• Task goal
Would you quote every entry exactly, dropping only the pictures?

• Data listing
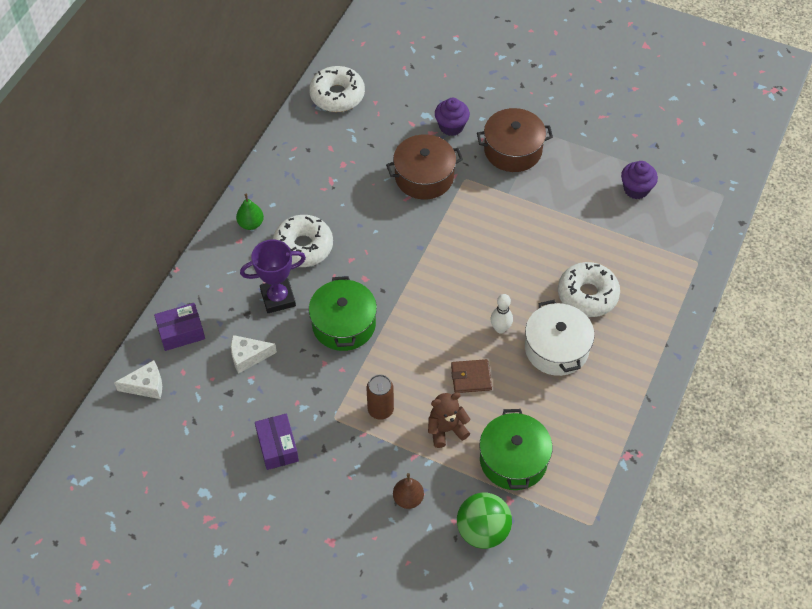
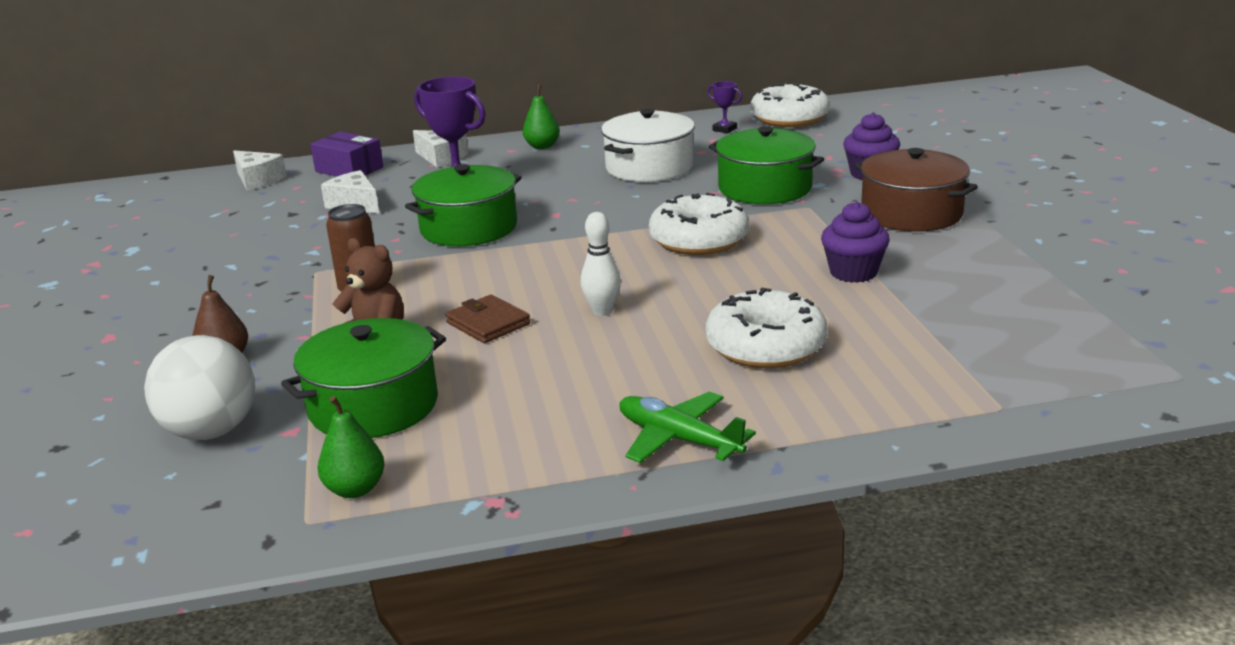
camera: 55 degrees right, 30 degrees down
(214, 279) = (441, 158): none -> white cheese
(277, 446) = (237, 259): purple box -> none
(303, 246) = (551, 174): white donut -> white donut (699, 240)
(321, 132) = (724, 129): none -> purple trophy
(424, 177) = (765, 188): brown pot -> green pot
(482, 531) = (211, 431): green ball -> white ball
(556, 348) = (628, 361): white pot -> white pot (649, 167)
(579, 497) = (355, 489): none -> green pear
(633, 372) = (678, 439): none -> green plane
(636, 189) = (1030, 307): purple cupcake -> purple cupcake (853, 272)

• Result for this task
camera: 55 degrees right, 30 degrees down
(214, 279) = (441, 158): none -> white cheese
(277, 446) = (237, 259): purple box -> none
(303, 246) = (551, 174): white donut -> white donut (699, 240)
(321, 132) = (724, 129): none -> purple trophy
(424, 177) = (765, 188): brown pot -> green pot
(482, 531) = (211, 431): green ball -> white ball
(556, 348) = (628, 361): white pot -> white pot (649, 167)
(579, 497) = (355, 489): none -> green pear
(633, 372) = (678, 439): none -> green plane
(636, 189) = (1030, 307): purple cupcake -> purple cupcake (853, 272)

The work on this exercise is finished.